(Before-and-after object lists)
□ □ □ □
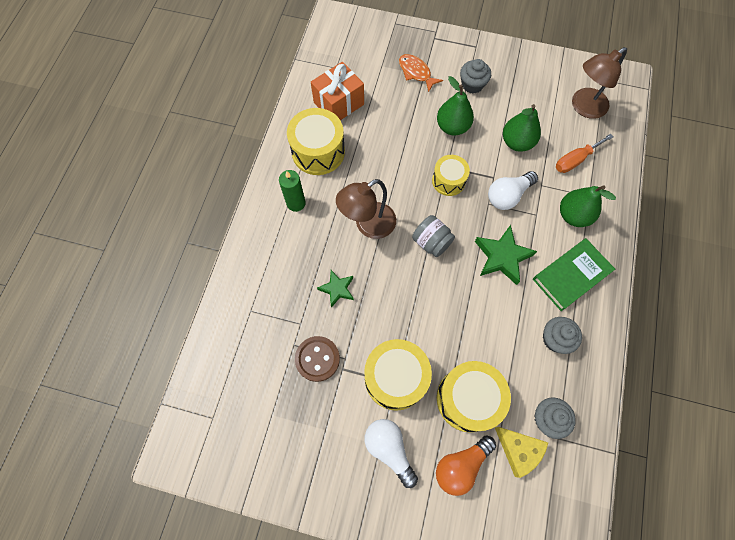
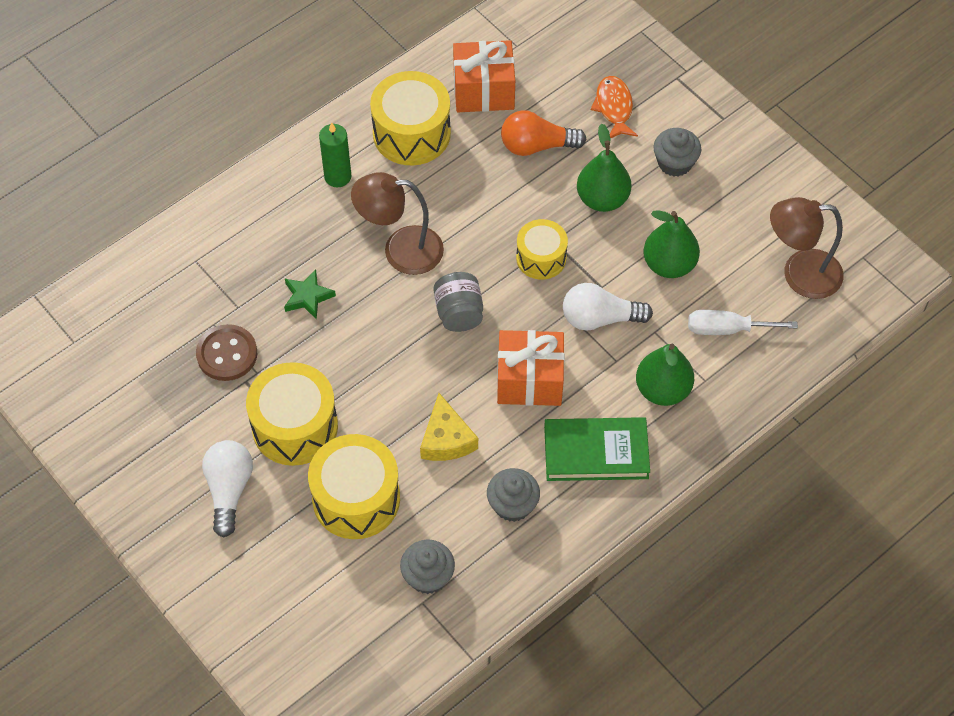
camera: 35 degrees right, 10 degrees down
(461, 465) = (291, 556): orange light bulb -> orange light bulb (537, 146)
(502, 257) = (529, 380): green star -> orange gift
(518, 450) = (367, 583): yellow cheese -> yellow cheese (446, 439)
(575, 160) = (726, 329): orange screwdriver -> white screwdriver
□ □ □ □
• [WHAT TO WORK ON]
Extract every line from the records above that contains the word "orange".

• [TASK OUTPUT]
(461, 465) = (291, 556): orange light bulb -> orange light bulb (537, 146)
(502, 257) = (529, 380): green star -> orange gift
(575, 160) = (726, 329): orange screwdriver -> white screwdriver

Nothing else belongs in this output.